Work task: Copy verbatim the block of lines in the entries below whose first line contains "camera: 35 degrees right, 20 degrees down" and whose last line contains "(569, 412) = (632, 404): red phone -> none". Leave out all other lines.

Entries provided:
□ □ □ □ □

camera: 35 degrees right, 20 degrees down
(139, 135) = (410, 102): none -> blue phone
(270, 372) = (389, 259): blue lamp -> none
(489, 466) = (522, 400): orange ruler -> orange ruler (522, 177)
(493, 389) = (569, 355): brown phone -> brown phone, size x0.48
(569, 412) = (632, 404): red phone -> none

□ □ □ □ □

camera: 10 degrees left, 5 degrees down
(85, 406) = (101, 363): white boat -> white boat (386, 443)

□ □ □ □ □

Problem solution:
camera: 35 degrees right, 20 degrees down
(139, 135) = (410, 102): none -> blue phone
(270, 372) = (389, 259): blue lamp -> none
(489, 466) = (522, 400): orange ruler -> orange ruler (522, 177)
(493, 389) = (569, 355): brown phone -> brown phone, size x0.48
(569, 412) = (632, 404): red phone -> none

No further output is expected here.